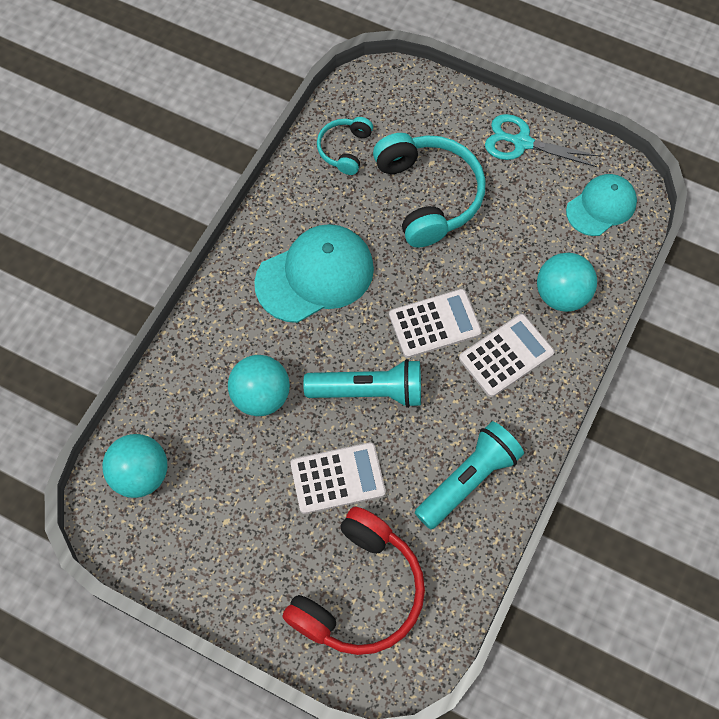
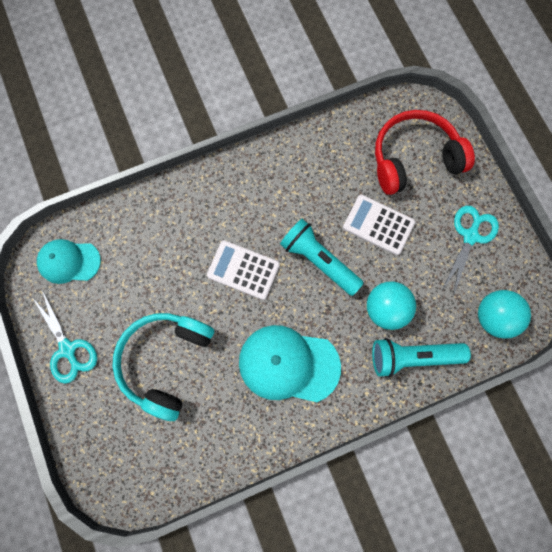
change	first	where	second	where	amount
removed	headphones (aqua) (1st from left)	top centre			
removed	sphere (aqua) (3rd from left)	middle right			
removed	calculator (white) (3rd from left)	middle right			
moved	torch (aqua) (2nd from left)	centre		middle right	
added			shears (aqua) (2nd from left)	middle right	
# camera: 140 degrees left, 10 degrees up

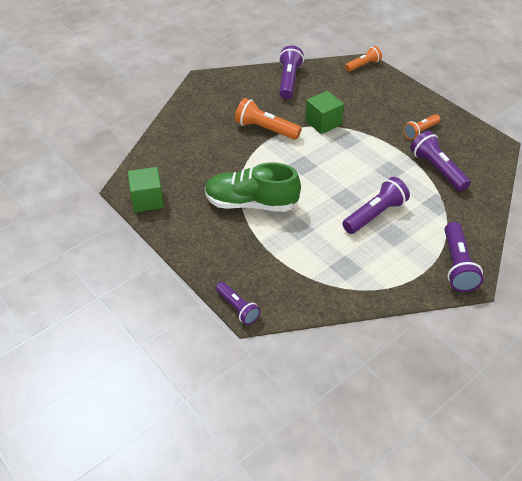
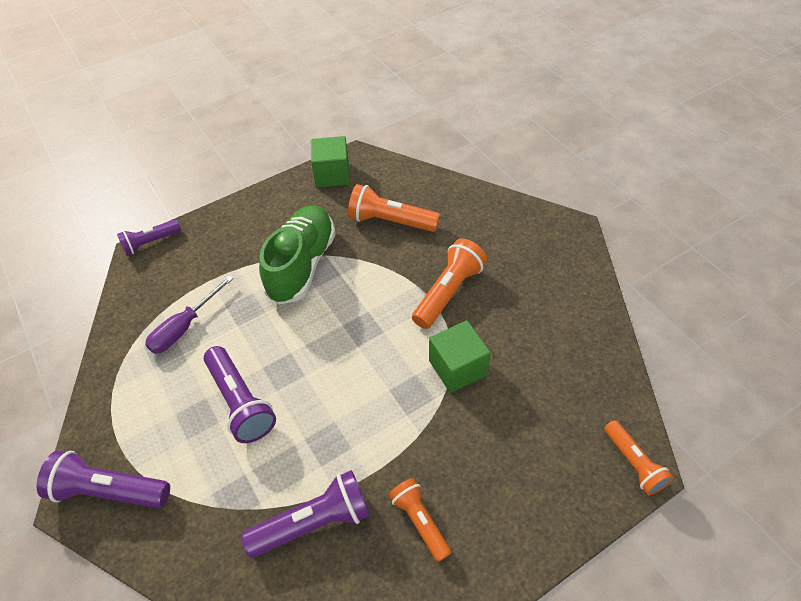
change	first	where	second	where	amount
removed	torch (purple) (2nd from left)	top centre			
added			torch (bright orange) (1st from left)	centre	
added			hand screwdriver (purple)	middle left	
# camera: 100 degrees right, 5 degrees up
....
**ACTION ITEM:**
Pictures should be left out when the records above are restated exactly.

**TASK ANSWER:**
change	first	where	second	where	amount
removed	headphones (aqua) (1st from left)	top centre			
removed	sphere (aqua) (3rd from left)	middle right			
removed	calculator (white) (3rd from left)	middle right			
moved	torch (aqua) (2nd from left)	centre		middle right	
added			shears (aqua) (2nd from left)	middle right	
# camera: 140 degrees left, 10 degrees up

change	first	where	second	where	amount
removed	torch (purple) (2nd from left)	top centre			
added			torch (bright orange) (1st from left)	centre	
added			hand screwdriver (purple)	middle left	
# camera: 100 degrees right, 5 degrees up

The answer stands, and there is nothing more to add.